• _Provided information_:

*** Block opens ***

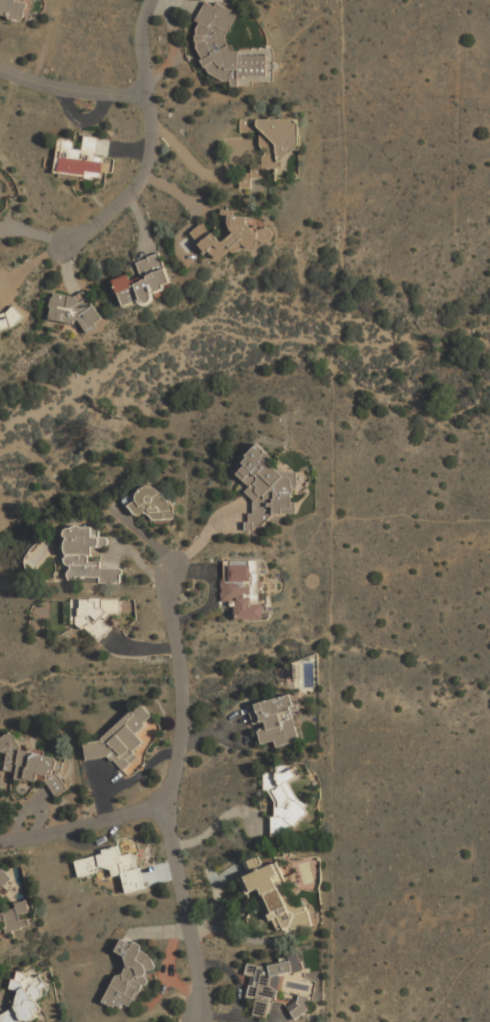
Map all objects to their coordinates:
building: (14, 8)
building: (225, 47)
road: (71, 91)
road: (154, 142)
building: (271, 144)
building: (84, 156)
building: (1, 185)
building: (232, 236)
building: (143, 281)
building: (73, 308)
building: (10, 318)
building: (266, 487)
building: (150, 503)
building: (88, 556)
building: (244, 587)
building: (95, 614)
building: (274, 720)
building: (122, 737)
building: (33, 763)
road: (175, 800)
building: (282, 800)
road: (218, 819)
road: (90, 833)
building: (113, 866)
building: (4, 876)
building: (269, 897)
building: (15, 916)
building: (129, 976)
building: (266, 983)
building: (25, 996)
building: (299, 1006)

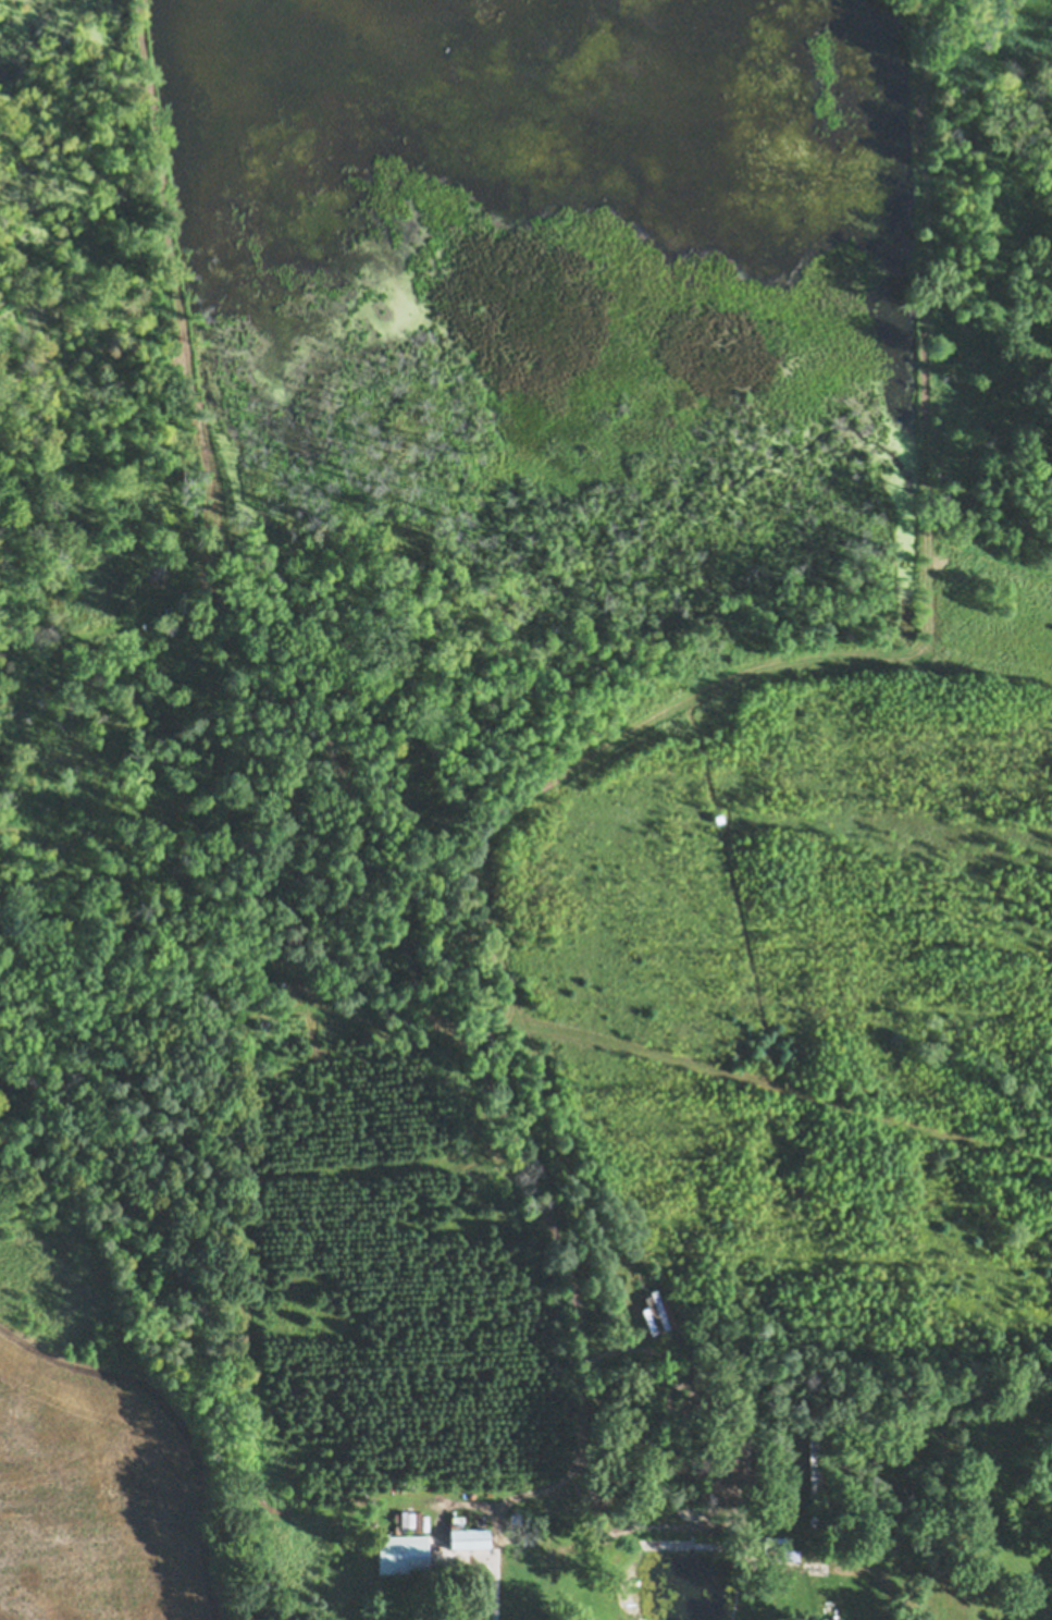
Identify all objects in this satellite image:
building: (645, 1316)
building: (815, 1467)
building: (457, 1513)
building: (515, 1513)
building: (771, 1523)
building: (467, 1531)
building: (402, 1549)
building: (780, 1550)
road: (495, 1587)
building: (831, 1617)

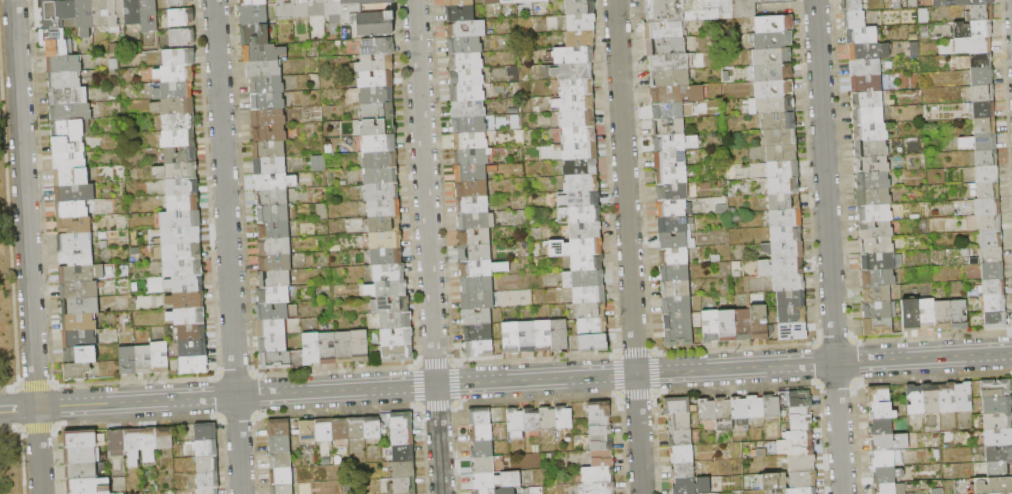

*** Block closes ***

• _What you are asked to do_: All of the material should be written out again exactly, apart from the pictures.

• _Response area_:
Map all objects to their coordinates:
building: (14, 8)
building: (225, 47)
road: (71, 91)
road: (154, 142)
building: (271, 144)
building: (84, 156)
building: (1, 185)
building: (232, 236)
building: (143, 281)
building: (73, 308)
building: (10, 318)
building: (266, 487)
building: (150, 503)
building: (88, 556)
building: (244, 587)
building: (95, 614)
building: (274, 720)
building: (122, 737)
building: (33, 763)
road: (175, 800)
building: (282, 800)
road: (218, 819)
road: (90, 833)
building: (113, 866)
building: (4, 876)
building: (269, 897)
building: (15, 916)
building: (129, 976)
building: (266, 983)
building: (25, 996)
building: (299, 1006)

Identify all objects in this satellite image:
building: (645, 1316)
building: (815, 1467)
building: (457, 1513)
building: (515, 1513)
building: (771, 1523)
building: (467, 1531)
building: (402, 1549)
building: (780, 1550)
road: (495, 1587)
building: (831, 1617)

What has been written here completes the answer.